(Coordinate-based object records)
· · · ·

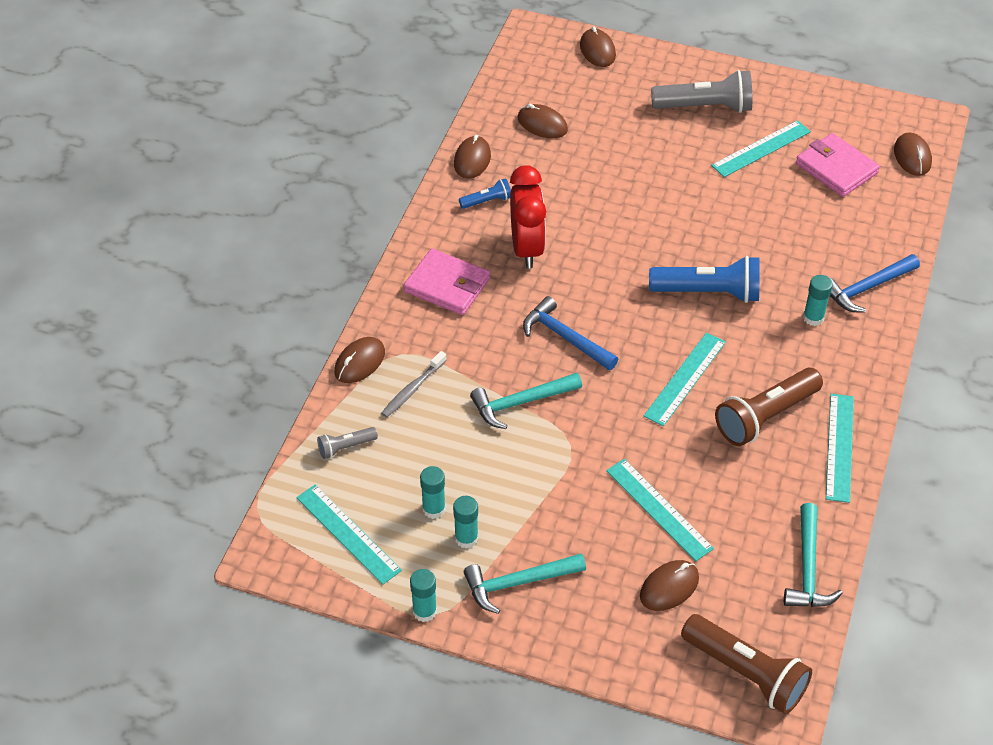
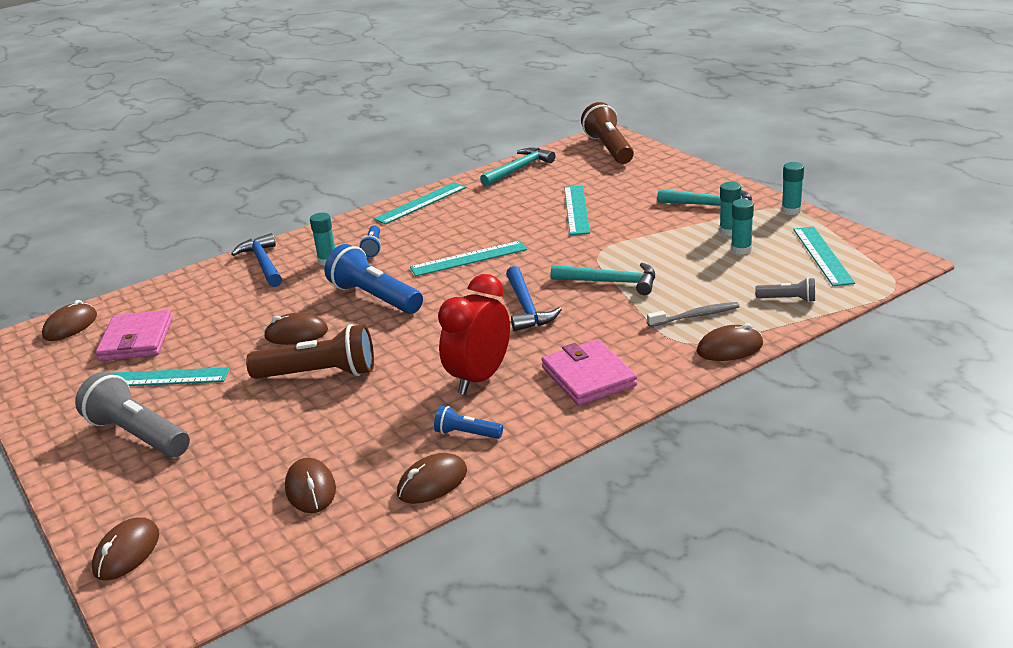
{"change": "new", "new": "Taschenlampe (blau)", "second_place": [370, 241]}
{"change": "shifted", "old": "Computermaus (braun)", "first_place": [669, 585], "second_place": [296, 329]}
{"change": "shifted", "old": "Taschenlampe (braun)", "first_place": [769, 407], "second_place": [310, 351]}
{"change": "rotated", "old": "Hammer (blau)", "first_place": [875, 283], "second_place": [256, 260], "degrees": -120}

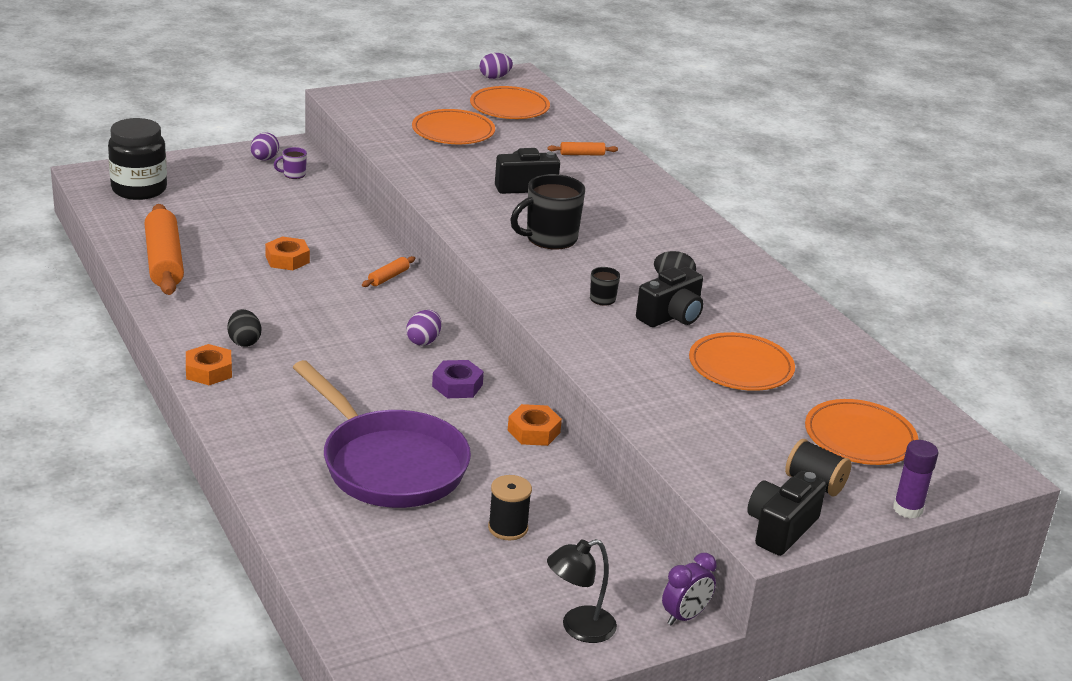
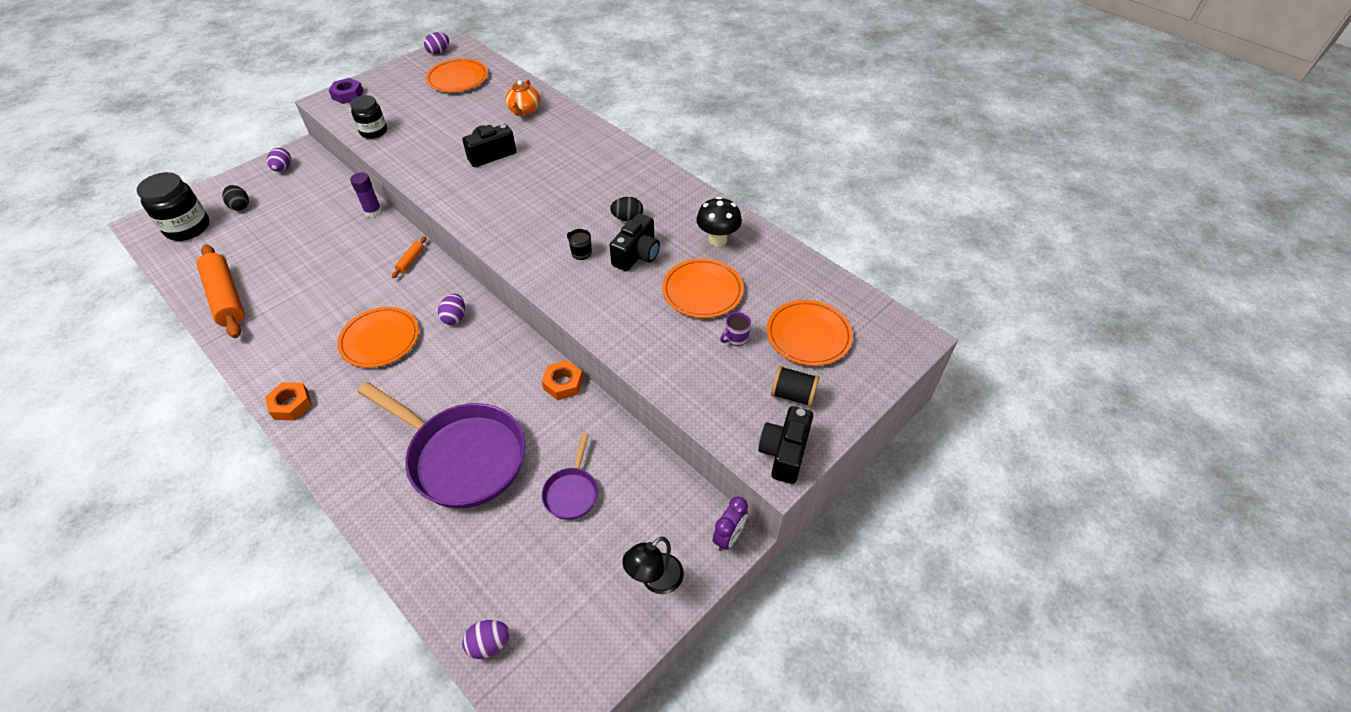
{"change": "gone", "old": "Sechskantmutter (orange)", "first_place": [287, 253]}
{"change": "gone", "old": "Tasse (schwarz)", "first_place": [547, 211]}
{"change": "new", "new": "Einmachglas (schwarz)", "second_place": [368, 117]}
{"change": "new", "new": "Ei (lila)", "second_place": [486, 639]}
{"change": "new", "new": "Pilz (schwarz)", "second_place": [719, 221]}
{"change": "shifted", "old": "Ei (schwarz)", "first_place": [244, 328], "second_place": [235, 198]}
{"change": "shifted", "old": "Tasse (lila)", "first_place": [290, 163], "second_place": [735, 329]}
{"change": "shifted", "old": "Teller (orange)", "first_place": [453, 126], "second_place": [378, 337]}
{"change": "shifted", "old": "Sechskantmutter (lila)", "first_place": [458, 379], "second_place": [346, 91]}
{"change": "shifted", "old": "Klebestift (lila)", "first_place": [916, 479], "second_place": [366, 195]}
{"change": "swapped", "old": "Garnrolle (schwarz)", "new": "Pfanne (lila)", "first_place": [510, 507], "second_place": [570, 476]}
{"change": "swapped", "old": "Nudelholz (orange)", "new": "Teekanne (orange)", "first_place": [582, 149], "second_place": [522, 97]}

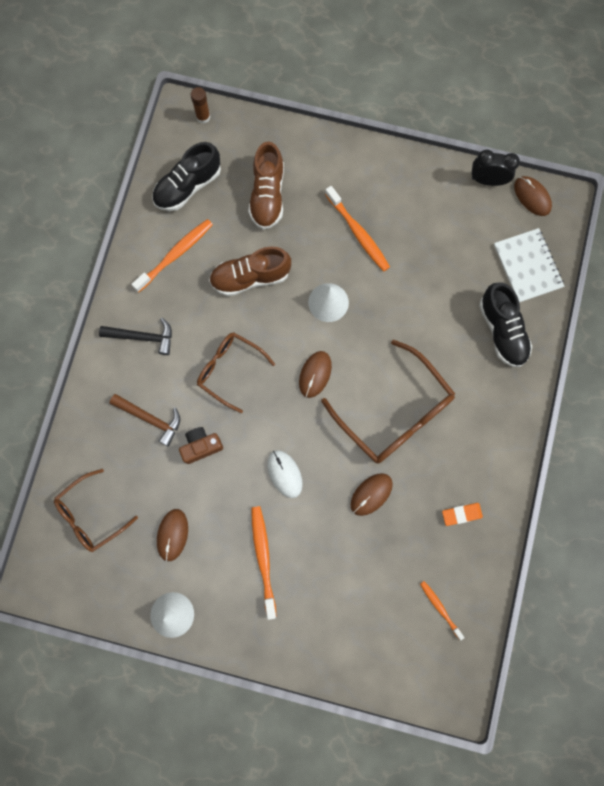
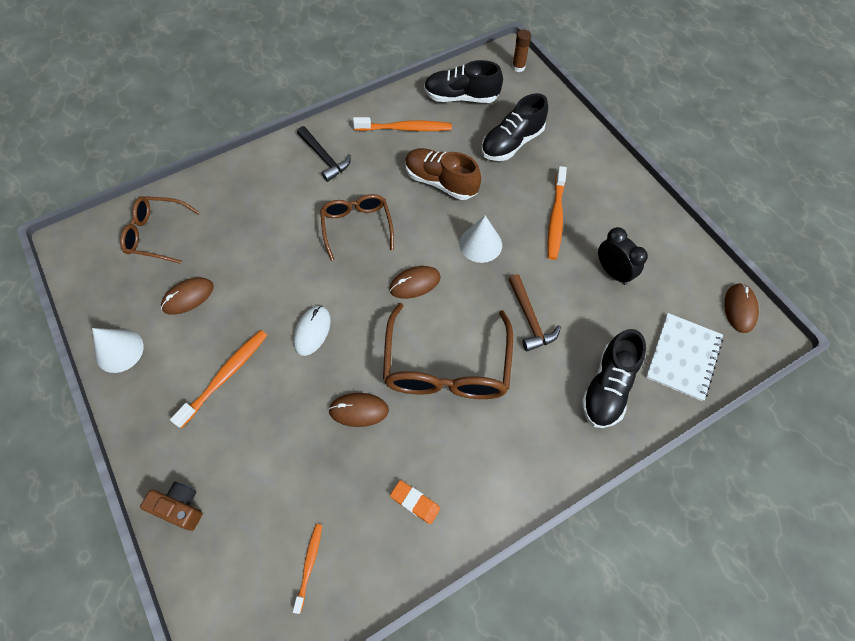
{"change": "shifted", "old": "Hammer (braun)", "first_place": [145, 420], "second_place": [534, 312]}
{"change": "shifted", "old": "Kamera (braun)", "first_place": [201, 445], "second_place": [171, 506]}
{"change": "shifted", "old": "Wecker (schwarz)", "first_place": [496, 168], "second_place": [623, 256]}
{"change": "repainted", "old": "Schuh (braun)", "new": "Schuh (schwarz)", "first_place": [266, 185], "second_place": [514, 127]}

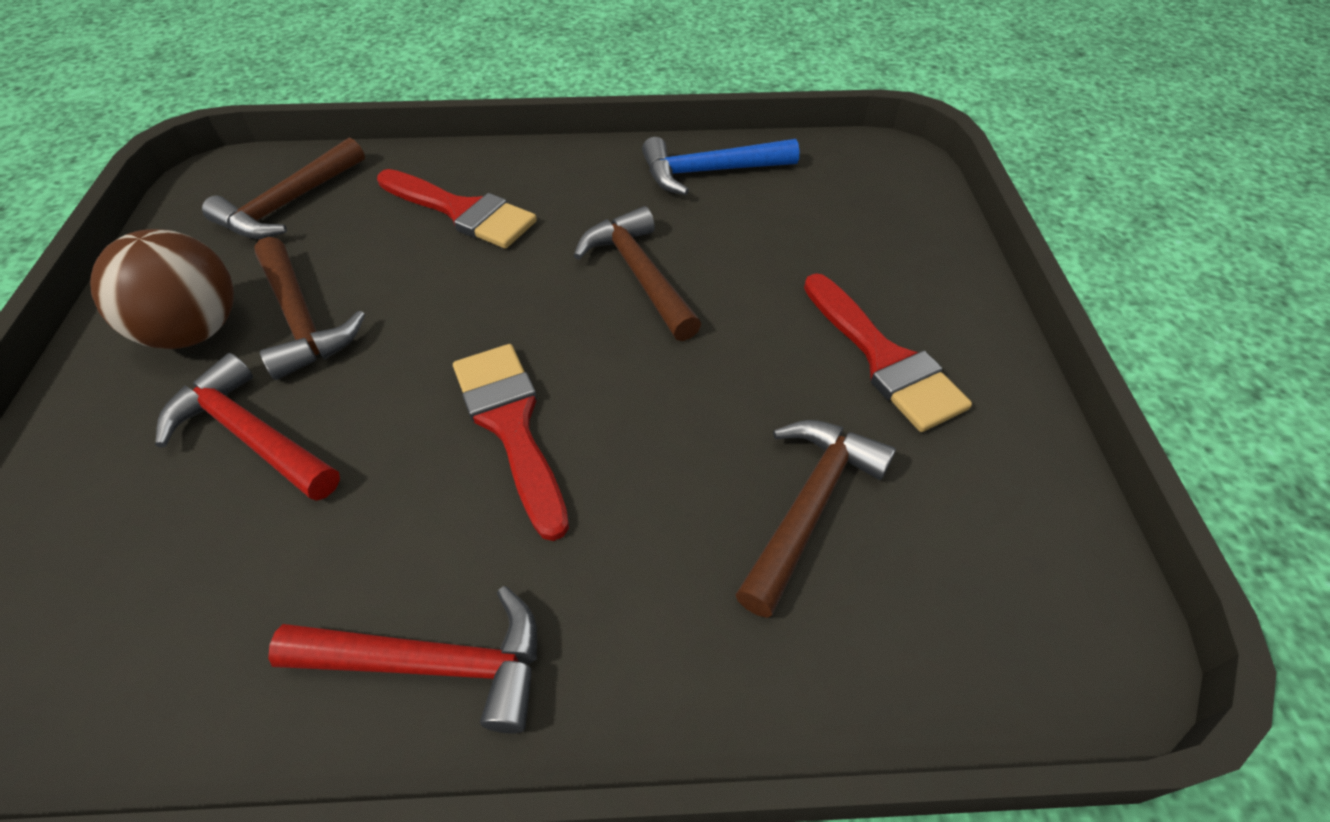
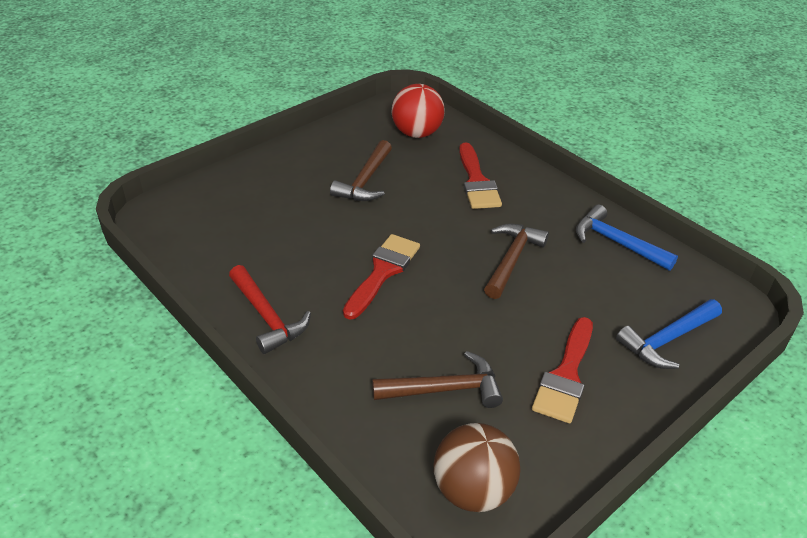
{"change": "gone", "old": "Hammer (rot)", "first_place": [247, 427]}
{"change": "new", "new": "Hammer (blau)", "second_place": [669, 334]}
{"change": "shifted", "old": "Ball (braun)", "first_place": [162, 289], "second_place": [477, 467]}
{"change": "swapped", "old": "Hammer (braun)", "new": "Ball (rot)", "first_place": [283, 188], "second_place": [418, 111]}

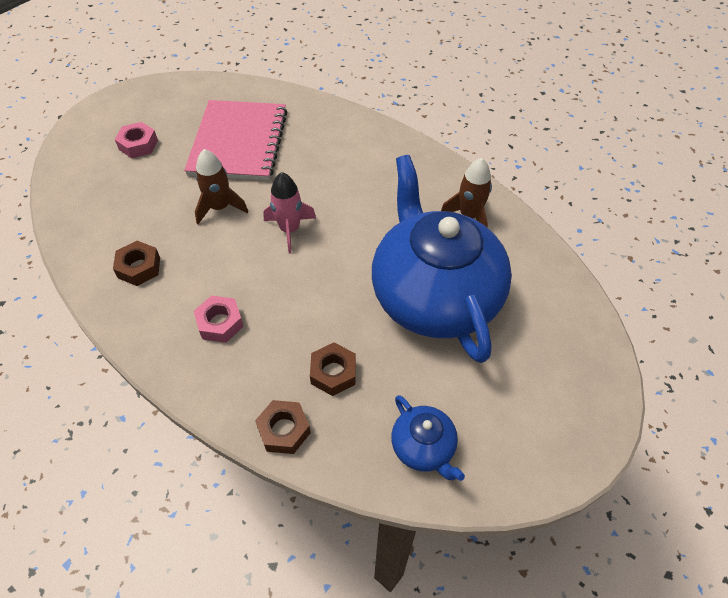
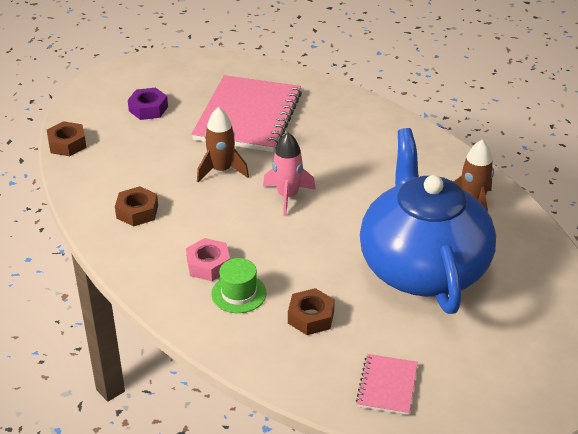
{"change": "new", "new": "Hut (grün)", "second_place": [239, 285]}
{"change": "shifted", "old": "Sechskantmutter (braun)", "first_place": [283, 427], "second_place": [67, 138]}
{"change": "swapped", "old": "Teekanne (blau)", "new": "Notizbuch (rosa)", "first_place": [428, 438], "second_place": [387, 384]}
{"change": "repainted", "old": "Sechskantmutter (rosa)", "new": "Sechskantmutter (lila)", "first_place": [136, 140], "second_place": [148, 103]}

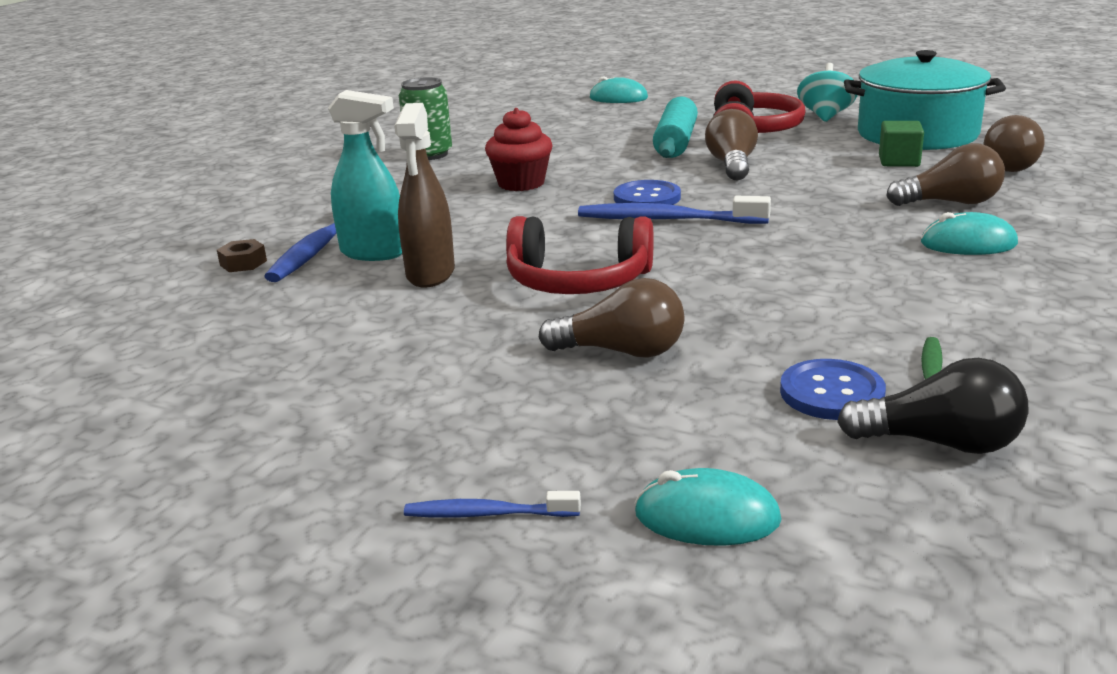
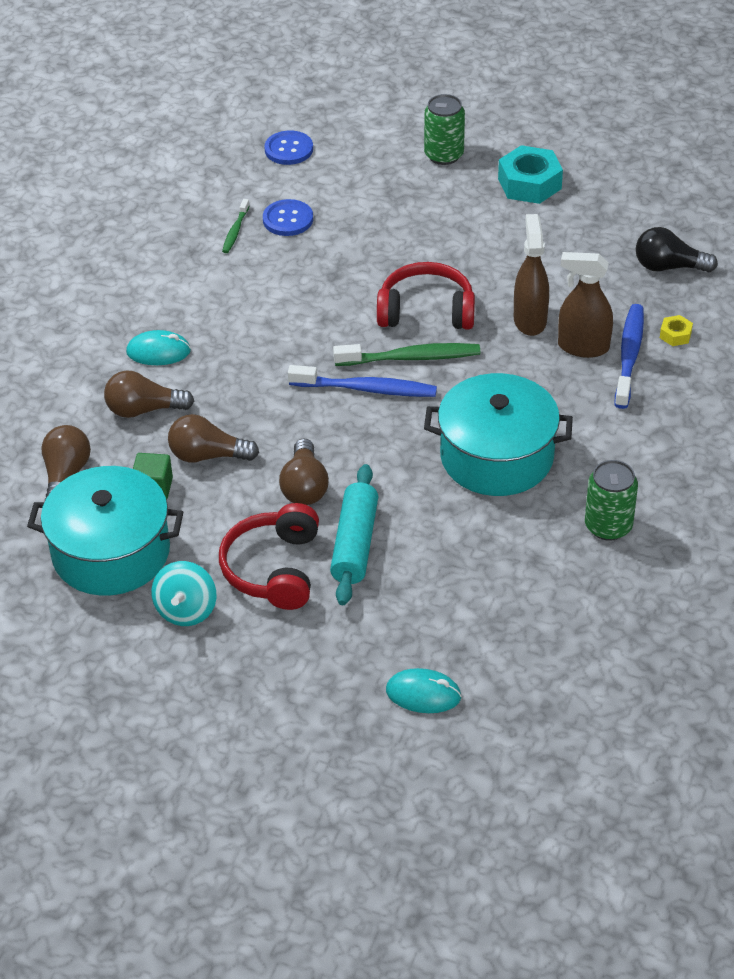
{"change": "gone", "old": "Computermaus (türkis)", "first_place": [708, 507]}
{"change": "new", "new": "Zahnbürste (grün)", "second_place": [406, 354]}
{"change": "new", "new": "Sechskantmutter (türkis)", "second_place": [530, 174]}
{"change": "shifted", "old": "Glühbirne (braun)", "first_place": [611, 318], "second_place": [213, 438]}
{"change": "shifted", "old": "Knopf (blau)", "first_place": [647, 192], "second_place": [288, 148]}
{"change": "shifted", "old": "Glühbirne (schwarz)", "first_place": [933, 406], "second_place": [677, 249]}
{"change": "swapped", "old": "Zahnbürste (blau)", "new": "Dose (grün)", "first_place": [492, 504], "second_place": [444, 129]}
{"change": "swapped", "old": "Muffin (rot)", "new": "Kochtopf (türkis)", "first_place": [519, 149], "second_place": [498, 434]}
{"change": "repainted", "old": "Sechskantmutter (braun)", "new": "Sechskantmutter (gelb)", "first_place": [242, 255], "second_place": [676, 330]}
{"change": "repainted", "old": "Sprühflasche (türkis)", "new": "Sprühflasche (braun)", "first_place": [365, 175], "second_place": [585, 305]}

· · · ·

The answer should be a single number: the count of lines in the records that hold the string "Taschenlampe".

Expected output =
2